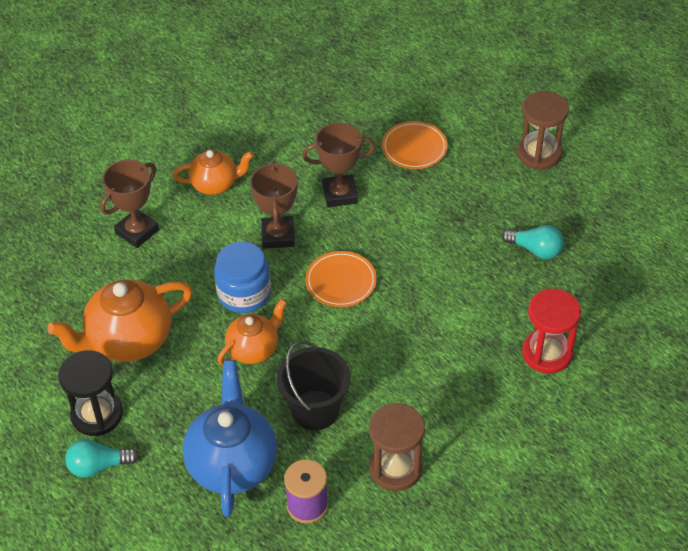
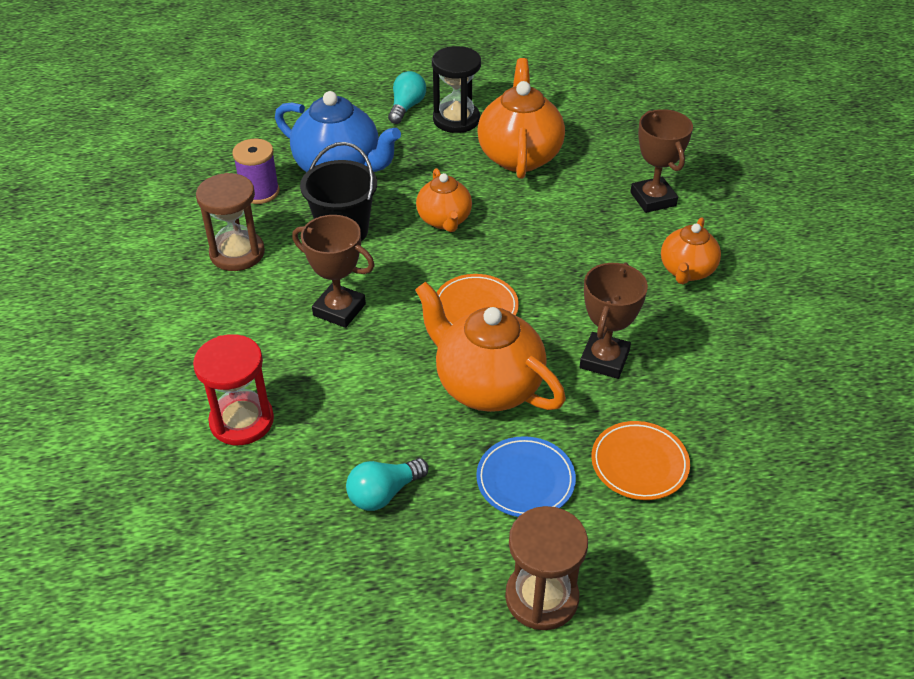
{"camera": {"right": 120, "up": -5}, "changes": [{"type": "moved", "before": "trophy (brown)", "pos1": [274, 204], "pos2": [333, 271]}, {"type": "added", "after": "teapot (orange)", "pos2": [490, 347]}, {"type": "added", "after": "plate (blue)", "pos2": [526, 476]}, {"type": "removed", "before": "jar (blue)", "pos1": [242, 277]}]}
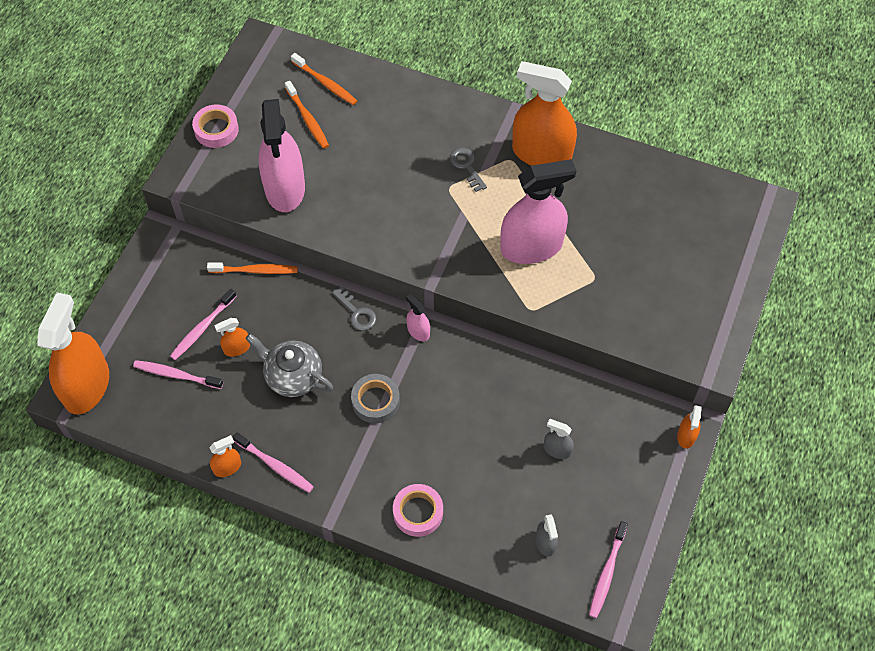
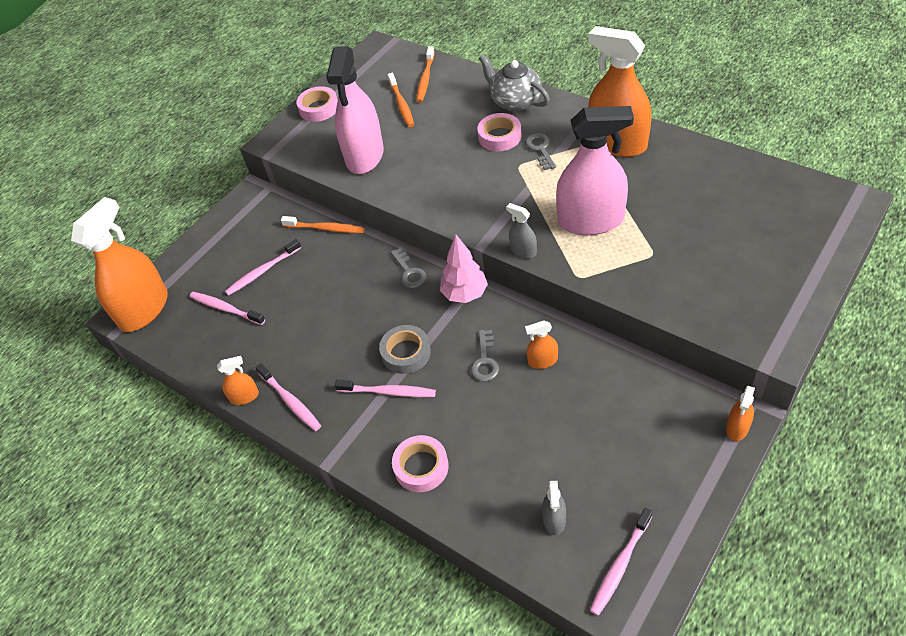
{"camera": {"right": 20, "up": -10}, "changes": [{"type": "added", "after": "toothbrush (pink)", "pos2": [385, 388]}, {"type": "turned", "before": "toothbrush (orange)", "pos1": [324, 79], "pos2": [425, 74], "turn": 45}, {"type": "replaced", "before": "spray bottle (pink)", "after": "tree (pink)", "pos1": [418, 317], "pos2": [464, 269]}, {"type": "added", "after": "key (grey)", "pos2": [484, 356]}, {"type": "added", "after": "tape (pink)", "pos2": [499, 132]}, {"type": "moved", "before": "teapot (grey)", "pos1": [289, 365], "pos2": [514, 82]}, {"type": "moved", "before": "spray bottle (grey)", "pos1": [559, 439], "pos2": [521, 230]}, {"type": "moved", "before": "spray bottle (orange)", "pos1": [232, 337], "pos2": [541, 344]}]}
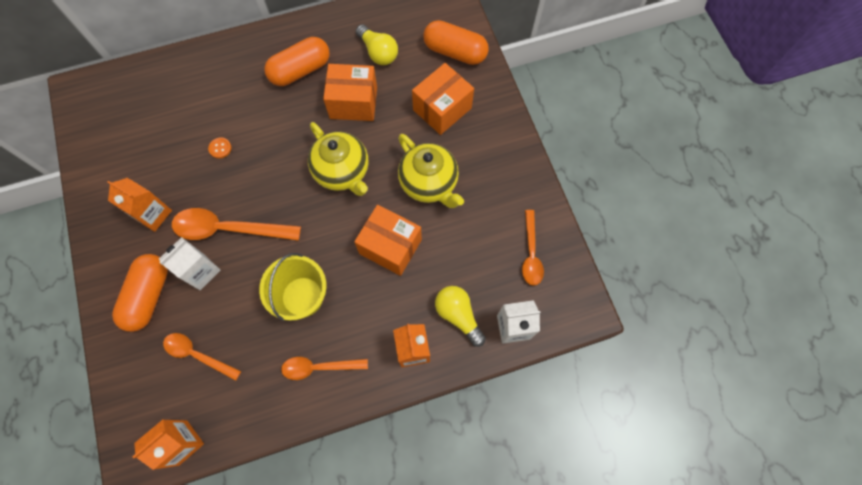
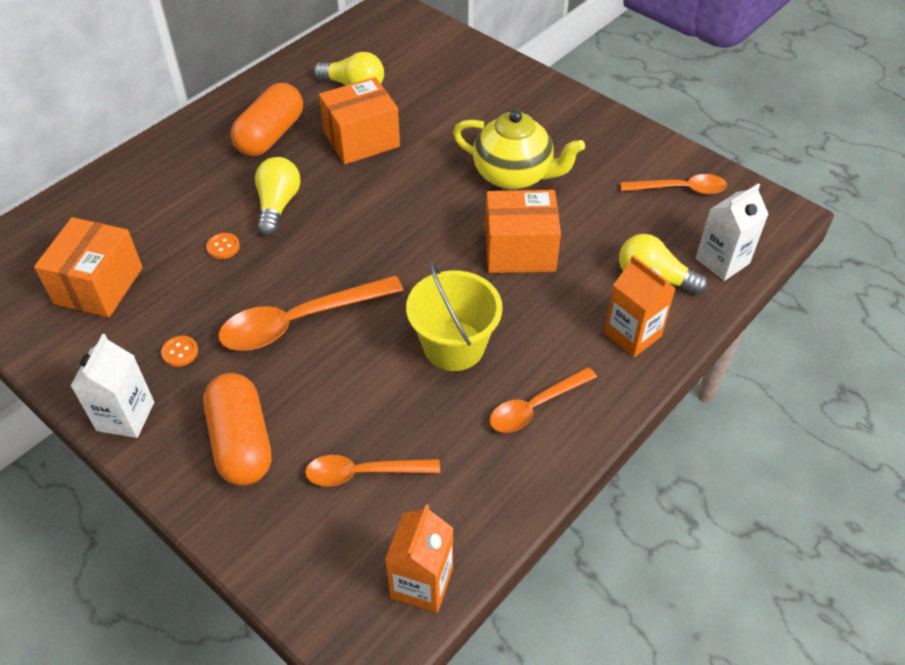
{"camera": {"right": -30, "up": -20}, "changes": [{"type": "moved", "before": "box (orange)", "pos1": [443, 99], "pos2": [88, 267]}, {"type": "moved", "before": "carton (white)", "pos1": [189, 263], "pos2": [112, 386]}, {"type": "replaced", "before": "carton (orange)", "after": "button (orange)", "pos1": [140, 205], "pos2": [179, 351]}, {"type": "added", "after": "light bulb (yellow)", "pos2": [278, 196]}, {"type": "turned", "before": "spoon (orange)", "pos1": [533, 248], "pos2": [673, 184], "turn": -60}, {"type": "removed", "before": "teapot (yellow)", "pos1": [338, 159]}, {"type": "removed", "before": "capsule (orange)", "pos1": [456, 42]}]}
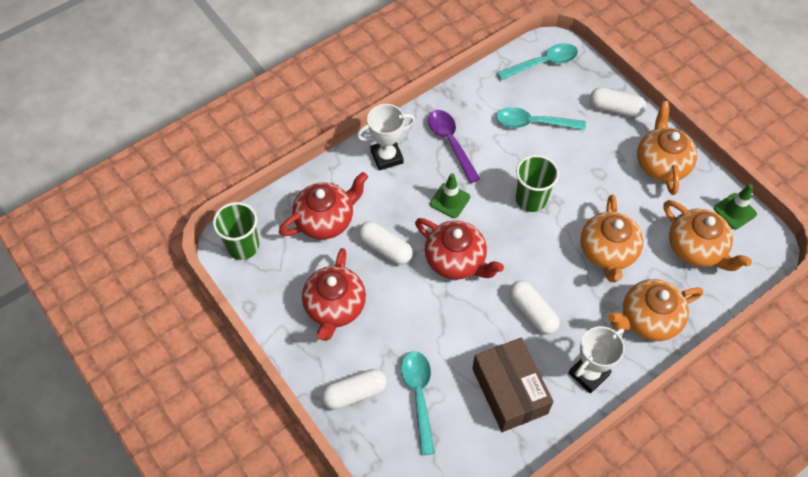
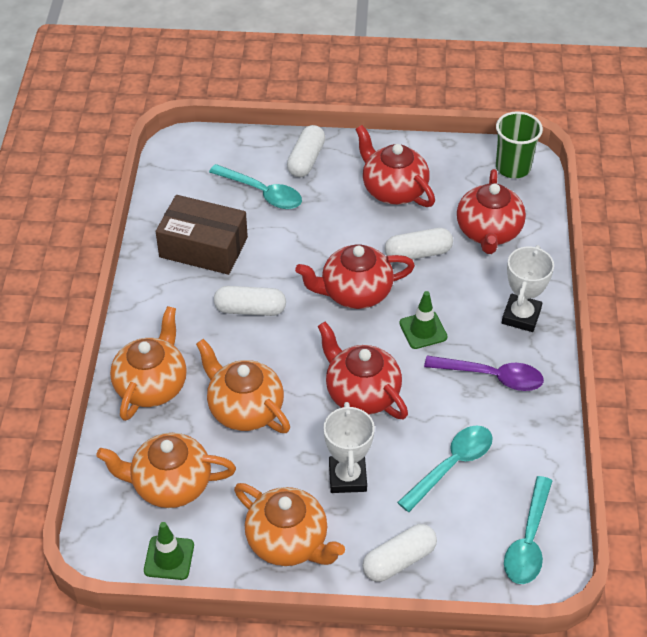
{"camera": {"right": 130, "up": -10}, "changes": [{"type": "replaced", "before": "cup (green)", "after": "teapot (red)", "pos1": [537, 183], "pos2": [363, 370]}, {"type": "moved", "before": "trophy (white)", "pos1": [597, 360], "pos2": [349, 447]}]}
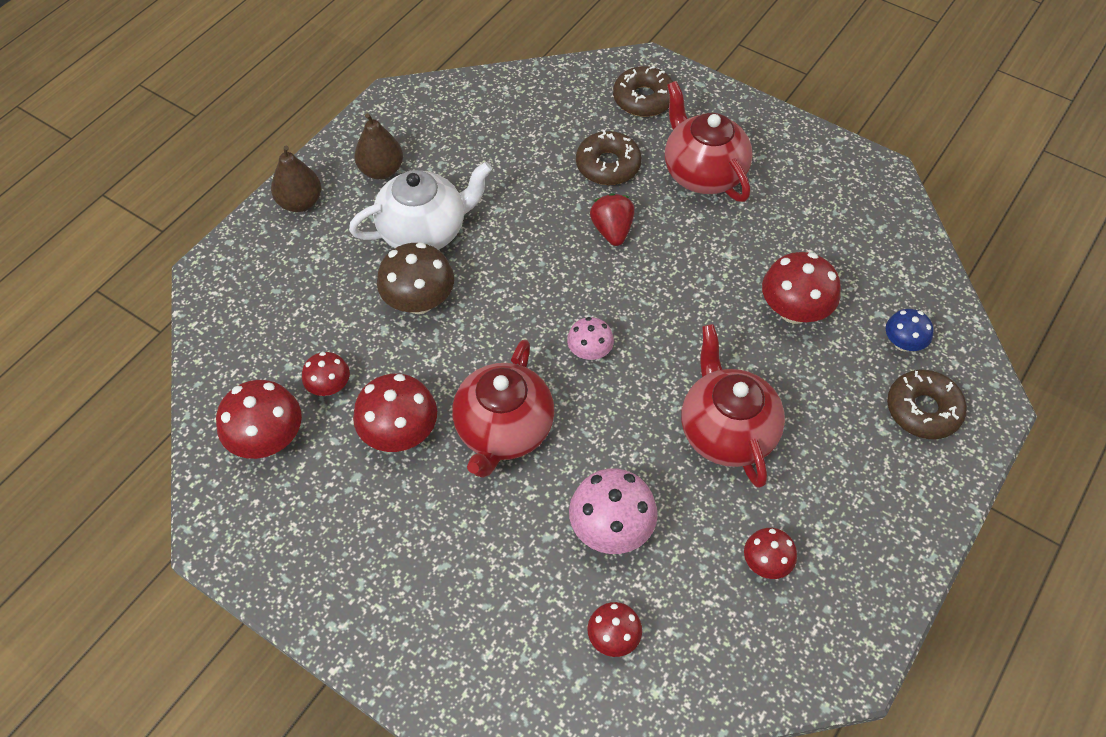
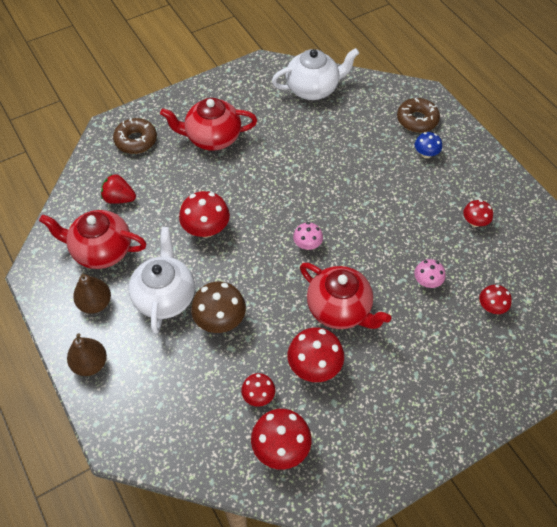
{"camera": {"right": -65, "up": 0}, "changes": [{"type": "moved", "before": "teapot (red)", "pos1": [733, 406], "pos2": [93, 239]}, {"type": "moved", "before": "strawberry (red)", "pos1": [612, 219], "pos2": [118, 189]}, {"type": "moved", "before": "mushroom (red)", "pos1": [801, 288], "pos2": [204, 214]}, {"type": "added", "after": "teapot (white)", "pos2": [315, 74]}, {"type": "resized", "before": "mushroom (pink)", "pos1": [613, 511], "pos2": [430, 273], "scale": 0.59}, {"type": "moved", "before": "mushroom (blue)", "pos1": [909, 330], "pos2": [428, 145]}, {"type": "removed", "before": "donut (brown)", "pos1": [609, 157]}]}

**WHAT IS REQUIRED:**
For the string "blue", work out how many lines of the entries contain it and reply with that number alone.

**EXPECTED ANSWER:**
2